## EXERCISE DIRECTIONS
The answer should be every line below, repeated exactly, with the images left out.

## THE DATA
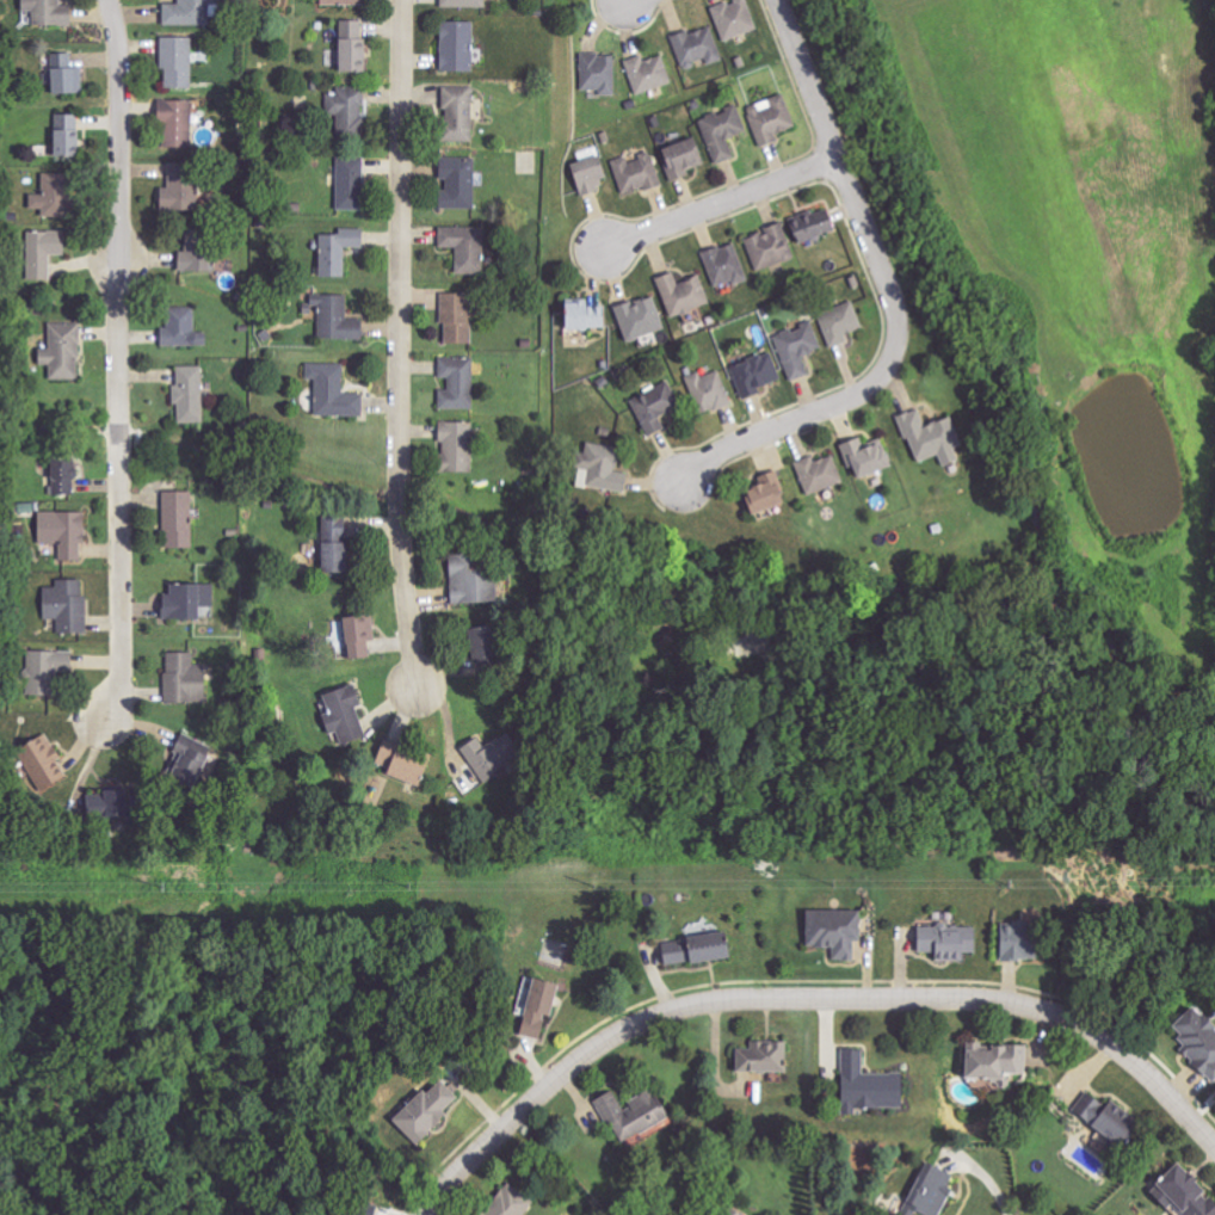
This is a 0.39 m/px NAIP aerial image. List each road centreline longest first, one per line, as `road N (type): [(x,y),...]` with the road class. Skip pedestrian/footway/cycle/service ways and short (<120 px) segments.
road 1 (residential): [(422,1214),(592,1050),(636,1025),(724,1000),(1010,1001),(1053,1012),(1106,1038),(1148,1072),(1214,1142)]
road 2 (residential): [(110,0),(121,41),(124,683),(106,721)]
road 3 (residential): [(420,687),(403,584),(397,384),(404,0)]
road 4 (residential): [(775,0),(896,312),(895,354),(871,387),(711,454),(684,481)]
road 5 (residential): [(606,246),(835,156)]

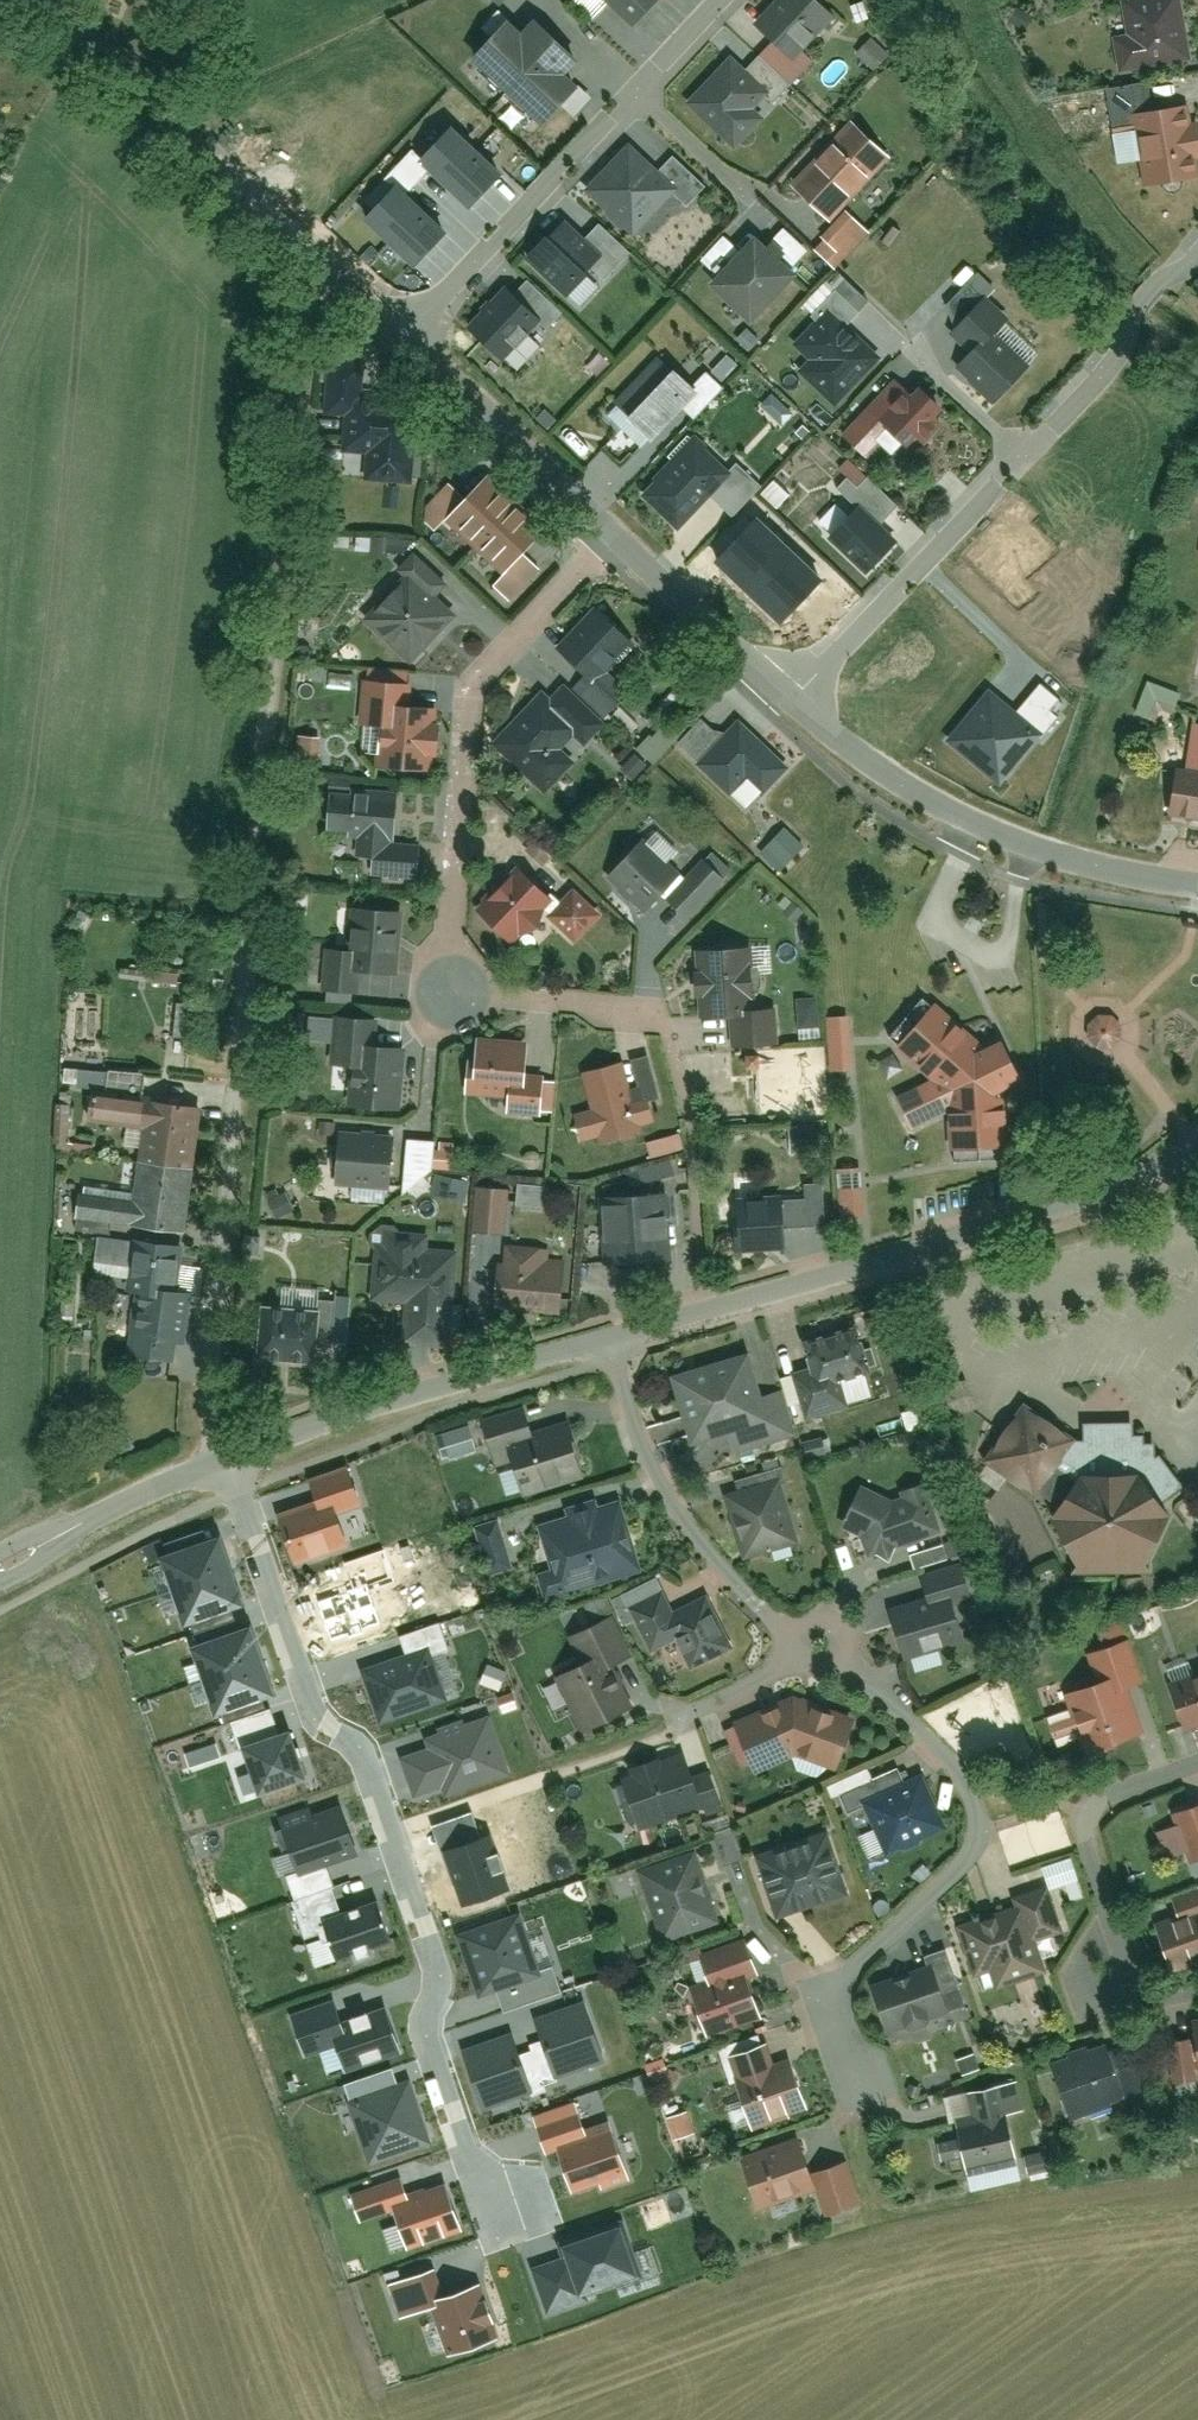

## ANSWER AREA
This is a 0.39 m/px NAIP aerial image. List each road centreline longest first, one per line, as `road N (type): [(x,y),...]` with the road class. Skip pedestrian/footway/cycle/service ways and short (<120 px) segments.
road 1 (residential): [(422,1214),(592,1050),(636,1025),(724,1000),(1010,1001),(1053,1012),(1106,1038),(1148,1072),(1214,1142)]
road 2 (residential): [(110,0),(121,41),(124,683),(106,721)]
road 3 (residential): [(420,687),(403,584),(397,384),(404,0)]
road 4 (residential): [(775,0),(896,312),(895,354),(871,387),(711,454),(684,481)]
road 5 (residential): [(606,246),(835,156)]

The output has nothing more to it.